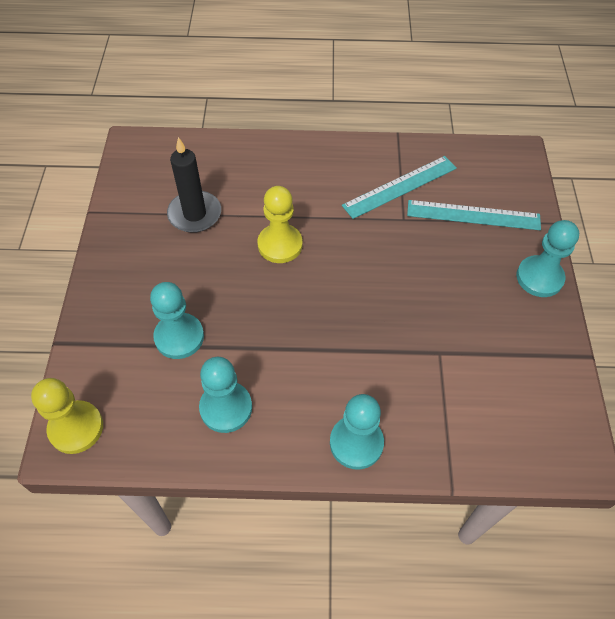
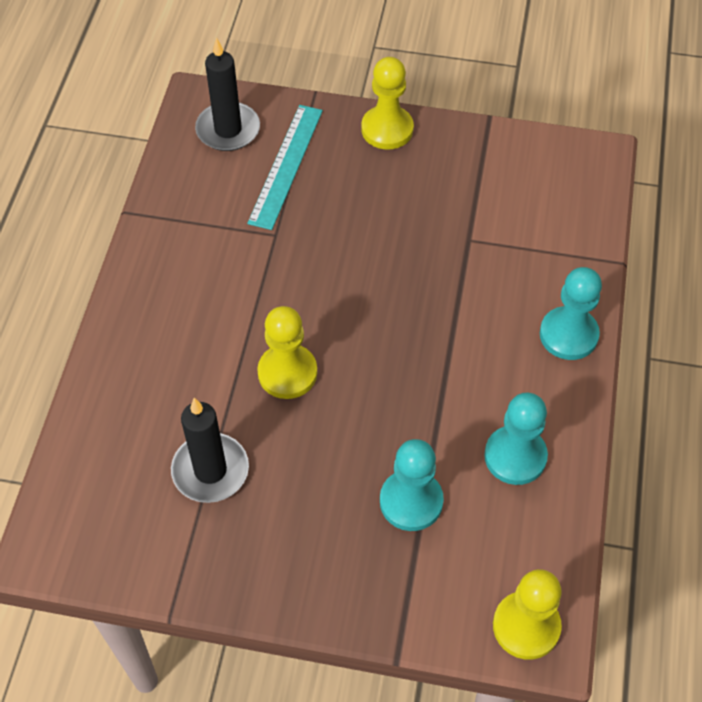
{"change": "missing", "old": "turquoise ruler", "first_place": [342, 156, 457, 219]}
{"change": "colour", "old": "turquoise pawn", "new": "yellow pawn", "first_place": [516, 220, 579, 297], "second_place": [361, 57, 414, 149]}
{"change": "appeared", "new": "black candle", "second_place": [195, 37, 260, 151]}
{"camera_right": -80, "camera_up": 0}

::::

◆ **Problem to solve**: Take the preceding listing and transcribe it exactly, skipping the pictures.

◆ **Exercise output**:
{"change": "missing", "old": "turquoise ruler", "first_place": [342, 156, 457, 219]}
{"change": "colour", "old": "turquoise pawn", "new": "yellow pawn", "first_place": [516, 220, 579, 297], "second_place": [361, 57, 414, 149]}
{"change": "appeared", "new": "black candle", "second_place": [195, 37, 260, 151]}
{"camera_right": -80, "camera_up": 0}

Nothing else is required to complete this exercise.